╭──
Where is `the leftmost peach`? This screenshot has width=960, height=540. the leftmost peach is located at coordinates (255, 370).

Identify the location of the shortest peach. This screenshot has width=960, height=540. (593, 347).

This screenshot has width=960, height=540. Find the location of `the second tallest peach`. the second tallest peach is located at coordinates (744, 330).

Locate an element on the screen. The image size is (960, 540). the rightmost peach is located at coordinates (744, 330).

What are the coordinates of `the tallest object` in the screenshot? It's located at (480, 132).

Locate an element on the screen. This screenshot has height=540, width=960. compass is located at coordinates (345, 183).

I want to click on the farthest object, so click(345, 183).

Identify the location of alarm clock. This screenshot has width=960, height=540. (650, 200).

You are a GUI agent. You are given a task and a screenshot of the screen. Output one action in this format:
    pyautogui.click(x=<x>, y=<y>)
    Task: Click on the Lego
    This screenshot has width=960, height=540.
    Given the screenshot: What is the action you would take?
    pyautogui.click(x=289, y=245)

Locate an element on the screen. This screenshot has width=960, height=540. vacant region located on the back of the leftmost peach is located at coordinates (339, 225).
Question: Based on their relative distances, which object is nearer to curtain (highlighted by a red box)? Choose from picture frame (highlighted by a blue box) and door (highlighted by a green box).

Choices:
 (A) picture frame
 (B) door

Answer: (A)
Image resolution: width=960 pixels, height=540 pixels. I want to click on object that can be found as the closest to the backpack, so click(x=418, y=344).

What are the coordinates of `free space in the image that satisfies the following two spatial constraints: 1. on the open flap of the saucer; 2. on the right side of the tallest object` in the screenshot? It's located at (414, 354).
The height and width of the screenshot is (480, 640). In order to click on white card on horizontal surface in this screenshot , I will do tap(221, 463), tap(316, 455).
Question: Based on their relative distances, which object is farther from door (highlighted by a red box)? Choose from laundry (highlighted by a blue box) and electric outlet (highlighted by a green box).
╰──
◆ About this task:
Retype the lines from the entries above, starting at the line that contains "You are a GUI" and ending at the line that contains "Image resolution: width=960", with both of those lines included and nothing changed.

◆ Finished exercise:
You are a GUI agent. You are given a task and a screenshot of the screen. Output one action in this format:
    pyautogui.click(x=<x>, y=<y>)
    Task: Click on the Lego
    This screenshot has width=960, height=540.
    Given the screenshot: What is the action you would take?
    pyautogui.click(x=289, y=245)

Locate an element on the screen. This screenshot has width=960, height=540. vacant region located on the back of the leftmost peach is located at coordinates (339, 225).
Question: Based on their relative distances, which object is nearer to curtain (highlighted by a red box)? Choose from picture frame (highlighted by a blue box) and door (highlighted by a green box).

Choices:
 (A) picture frame
 (B) door

Answer: (A)
Image resolution: width=960 pixels, height=540 pixels. I want to click on object that can be found as the closest to the backpack, so click(x=418, y=344).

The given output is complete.